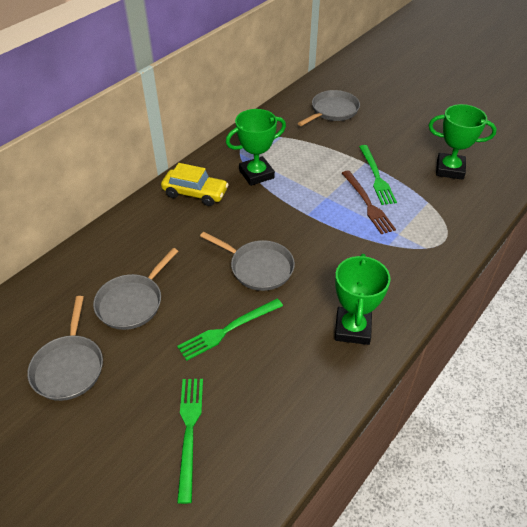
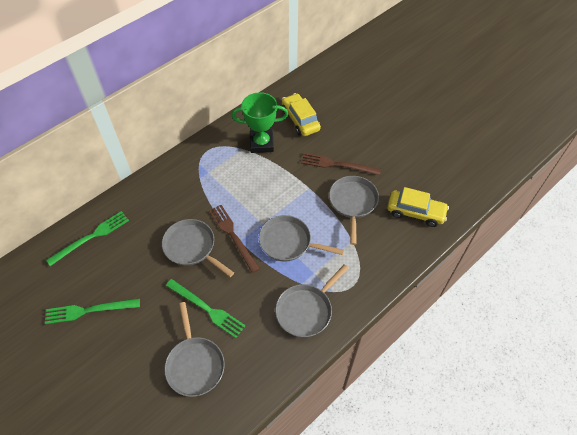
brown fork: 1 -> 2
green trophy: 3 -> 1
grey pan: 4 -> 5
yellow car: 1 -> 2

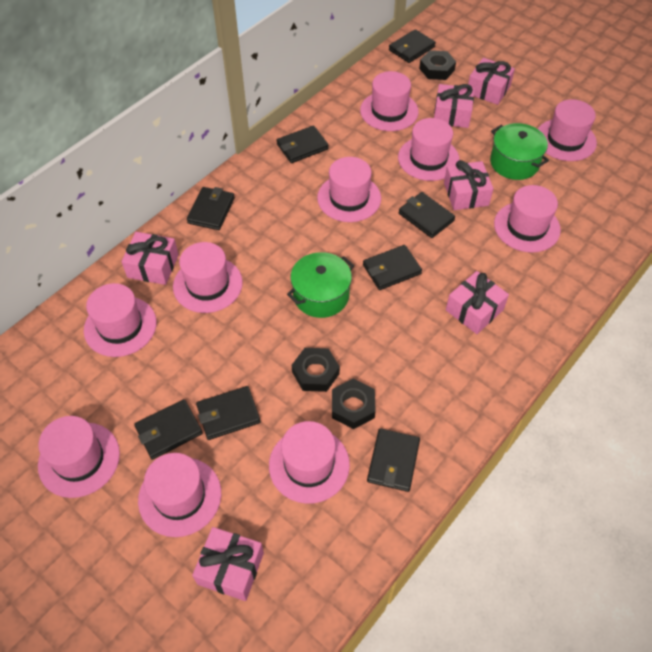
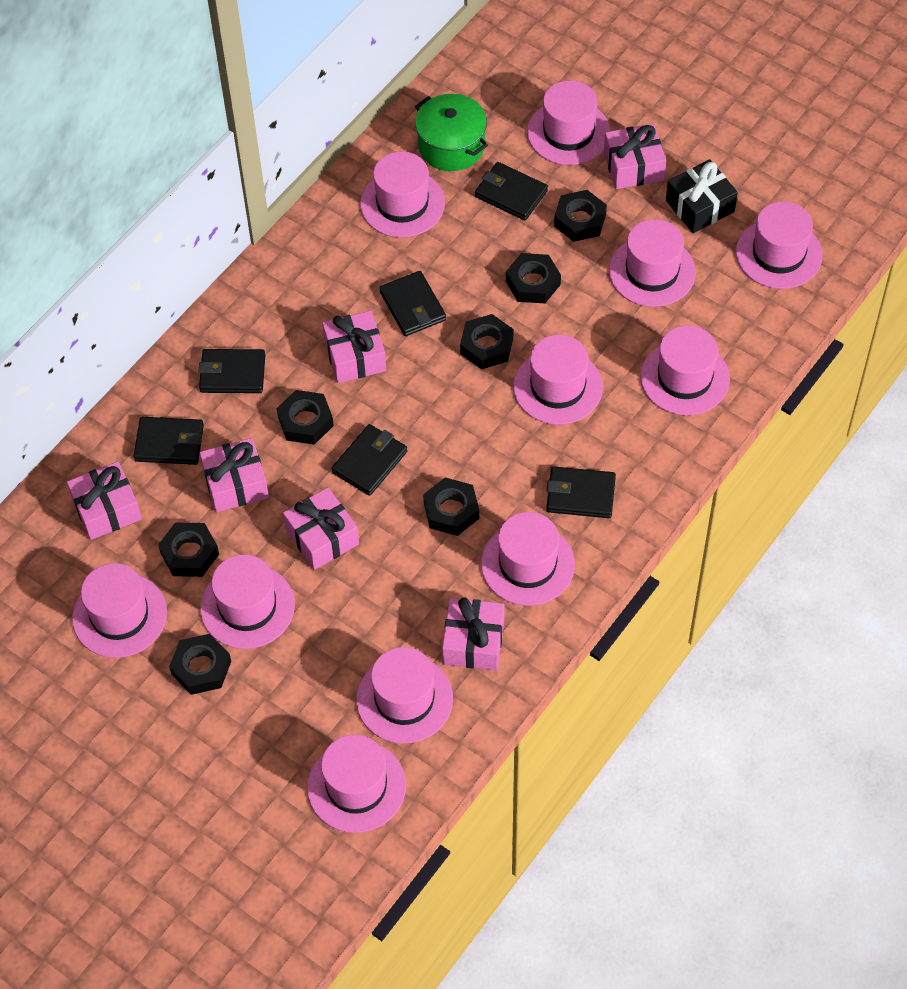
black gift: 0 -> 1
black nut: 3 -> 7
black wallet: 8 -> 6
green pot: 2 -> 1
pink hat: 10 -> 11

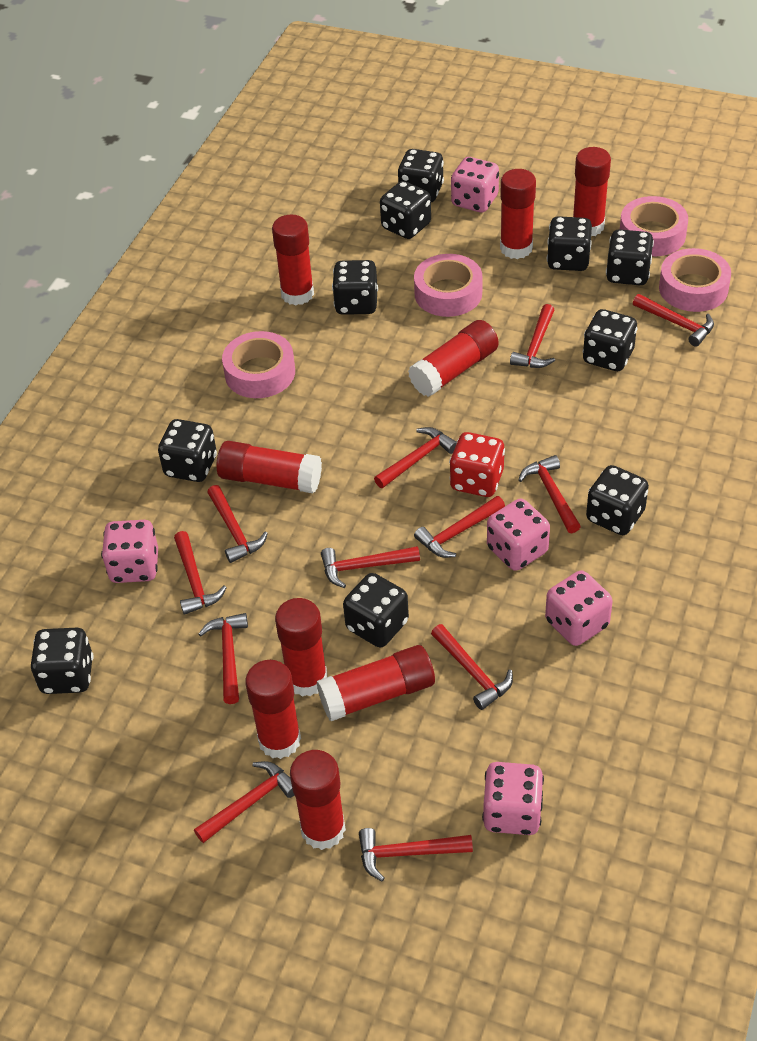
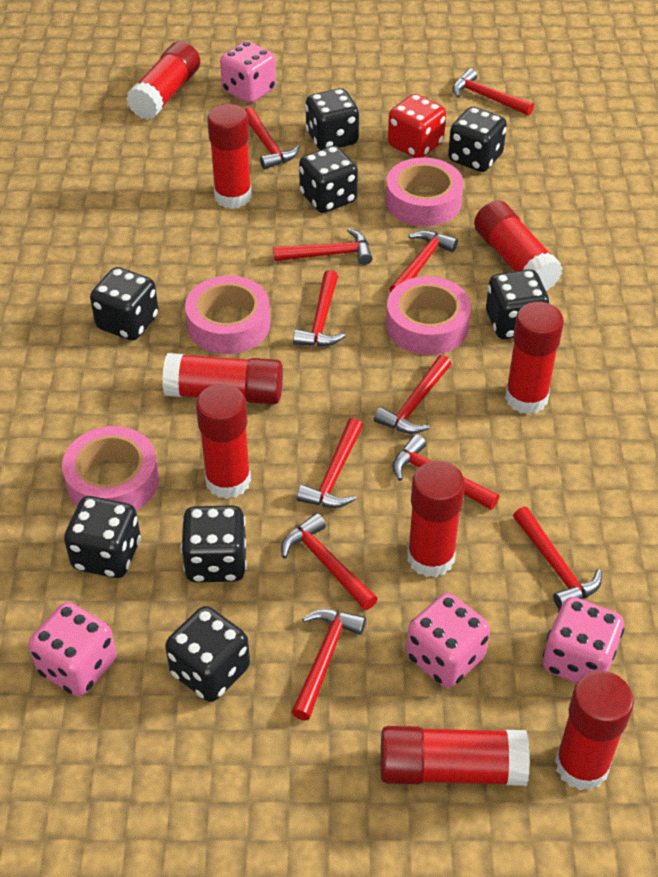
black dice: 10 -> 8
pink dice: 5 -> 4
red hammer: 12 -> 11

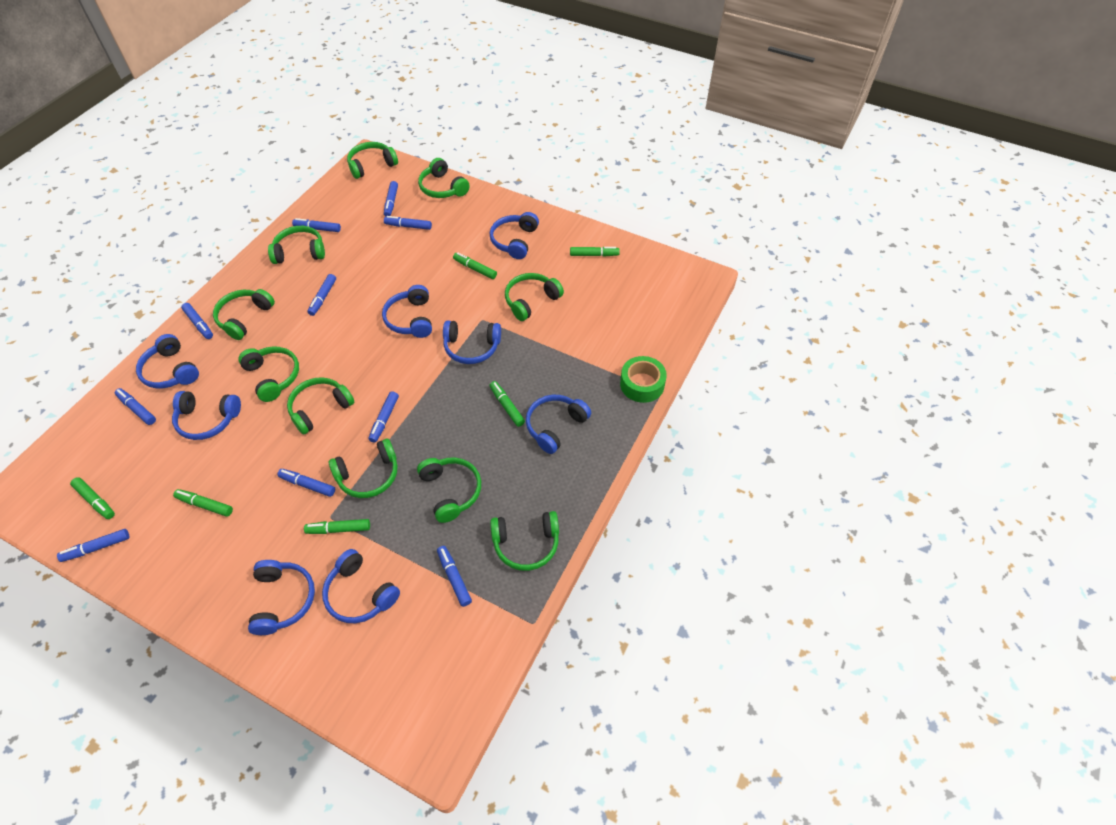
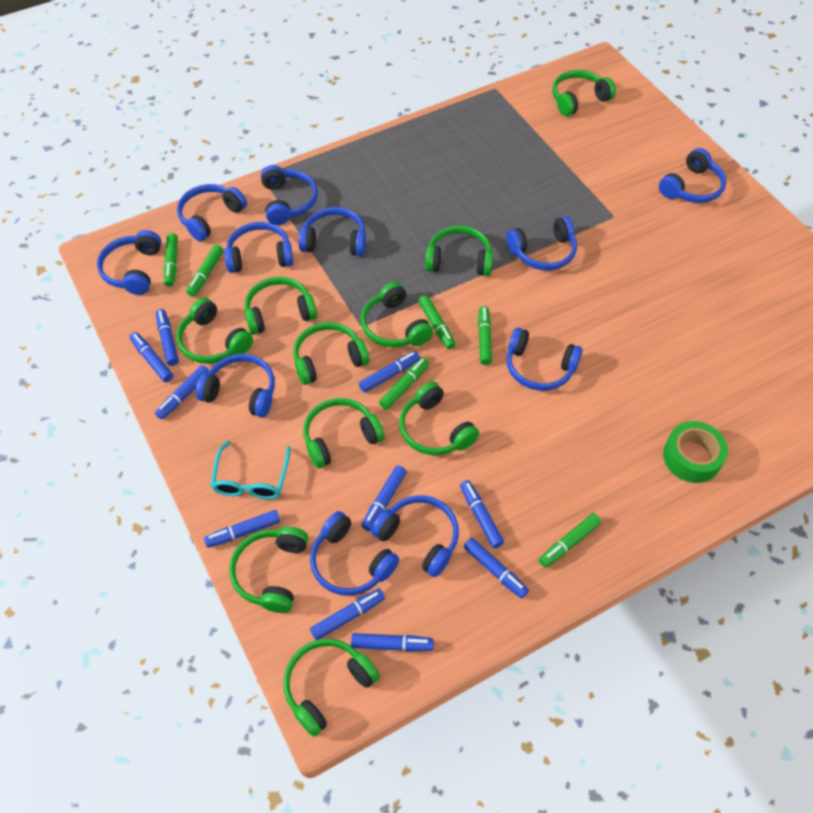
blue headphones: 8 -> 11
turquoise glasses: 0 -> 1

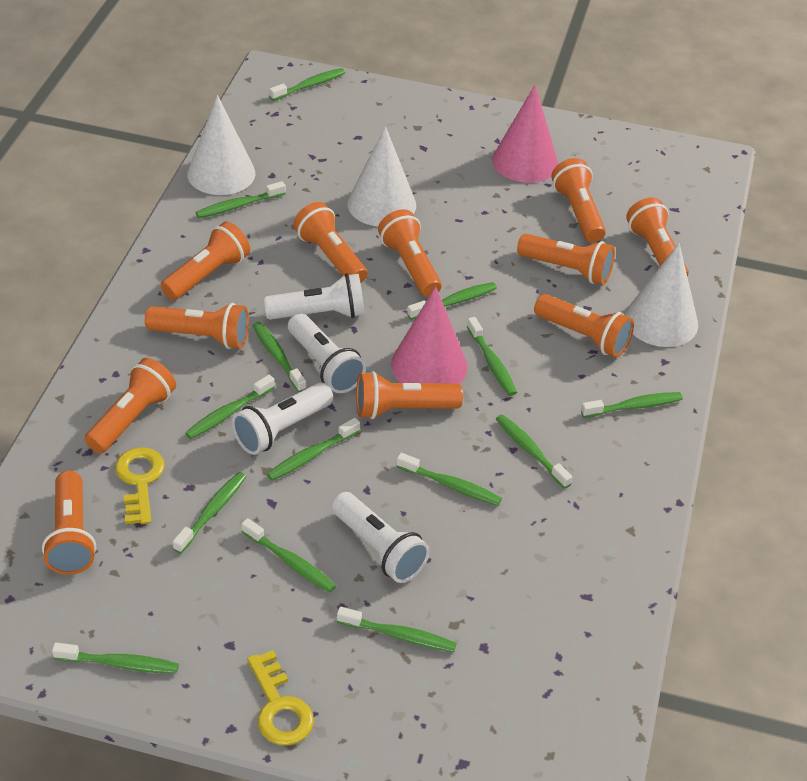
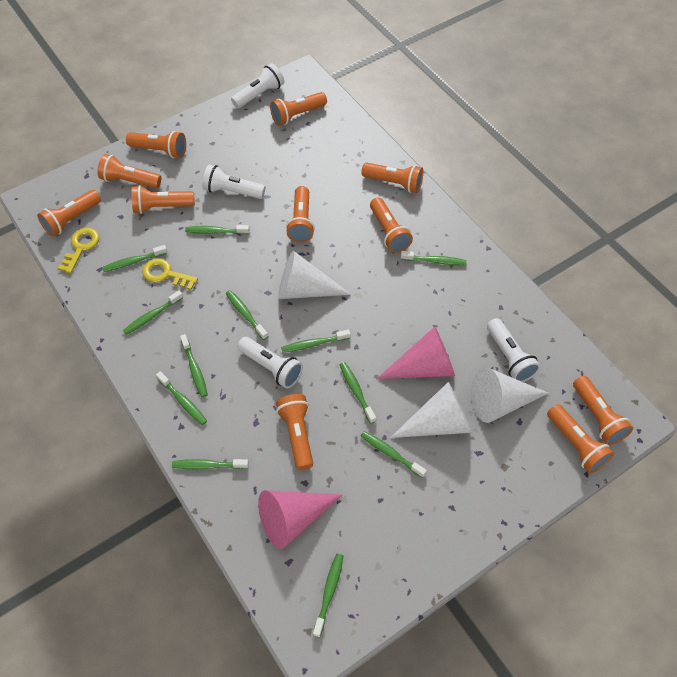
green toothbrush: 14 -> 12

-- WORK TO COMPLETE --
With the pictures set aside, return each line of the listing exactly as given.

-- EXERCISE RESULT --
brown fork: 1 -> 2
green trophy: 3 -> 1
grey pan: 4 -> 5
yellow car: 1 -> 2

black gift: 0 -> 1
black nut: 3 -> 7
black wallet: 8 -> 6
green pot: 2 -> 1
pink hat: 10 -> 11

black dice: 10 -> 8
pink dice: 5 -> 4
red hammer: 12 -> 11

blue headphones: 8 -> 11
turquoise glasses: 0 -> 1

green toothbrush: 14 -> 12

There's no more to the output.